Segment Open

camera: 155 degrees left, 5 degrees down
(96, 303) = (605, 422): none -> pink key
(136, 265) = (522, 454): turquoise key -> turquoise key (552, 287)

Segment Closed

• TASK REQUIREMENTS
After reading the listing, copy all of it out exactly.

• OUTPUT OF THE TASK
camera: 155 degrees left, 5 degrees down
(96, 303) = (605, 422): none -> pink key
(136, 265) = (522, 454): turquoise key -> turquoise key (552, 287)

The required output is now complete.